AIM OF THE EXERCISE: In the data below, start at the line containing "green line: rotated 8 degrees clockwise" and continue through the end. Give those lines again with "rotated" changed to "turned" and everything else the same, leaving out the pictures.

[start of INPUT MATERIAL]

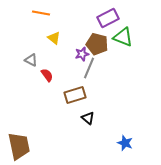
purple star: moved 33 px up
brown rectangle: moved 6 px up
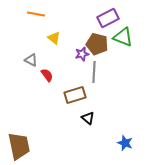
orange line: moved 5 px left, 1 px down
gray line: moved 5 px right, 4 px down; rotated 20 degrees counterclockwise
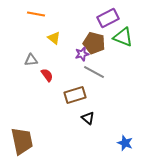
brown pentagon: moved 3 px left, 1 px up
gray triangle: rotated 32 degrees counterclockwise
gray line: rotated 65 degrees counterclockwise
brown trapezoid: moved 3 px right, 5 px up
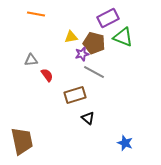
yellow triangle: moved 17 px right, 1 px up; rotated 48 degrees counterclockwise
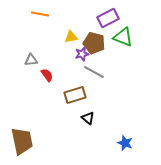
orange line: moved 4 px right
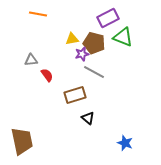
orange line: moved 2 px left
yellow triangle: moved 1 px right, 2 px down
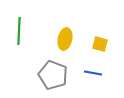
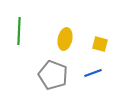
blue line: rotated 30 degrees counterclockwise
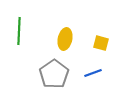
yellow square: moved 1 px right, 1 px up
gray pentagon: moved 1 px right, 1 px up; rotated 16 degrees clockwise
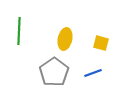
gray pentagon: moved 2 px up
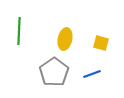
blue line: moved 1 px left, 1 px down
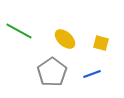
green line: rotated 64 degrees counterclockwise
yellow ellipse: rotated 60 degrees counterclockwise
gray pentagon: moved 2 px left
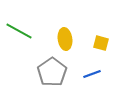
yellow ellipse: rotated 40 degrees clockwise
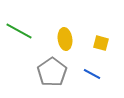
blue line: rotated 48 degrees clockwise
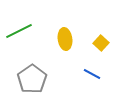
green line: rotated 56 degrees counterclockwise
yellow square: rotated 28 degrees clockwise
gray pentagon: moved 20 px left, 7 px down
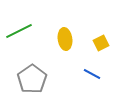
yellow square: rotated 21 degrees clockwise
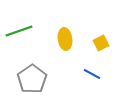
green line: rotated 8 degrees clockwise
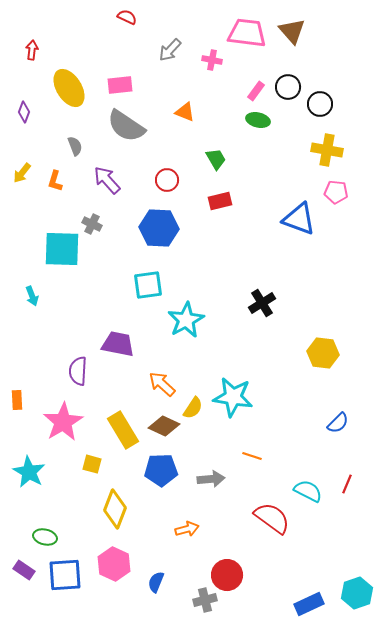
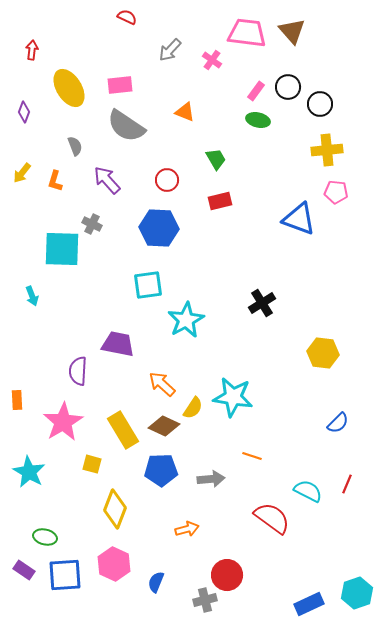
pink cross at (212, 60): rotated 24 degrees clockwise
yellow cross at (327, 150): rotated 16 degrees counterclockwise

[end of INPUT MATERIAL]

FULL OUTPUT:
green line: turned 8 degrees clockwise
pink cross at (212, 60): turned 24 degrees clockwise
yellow cross at (327, 150): turned 16 degrees counterclockwise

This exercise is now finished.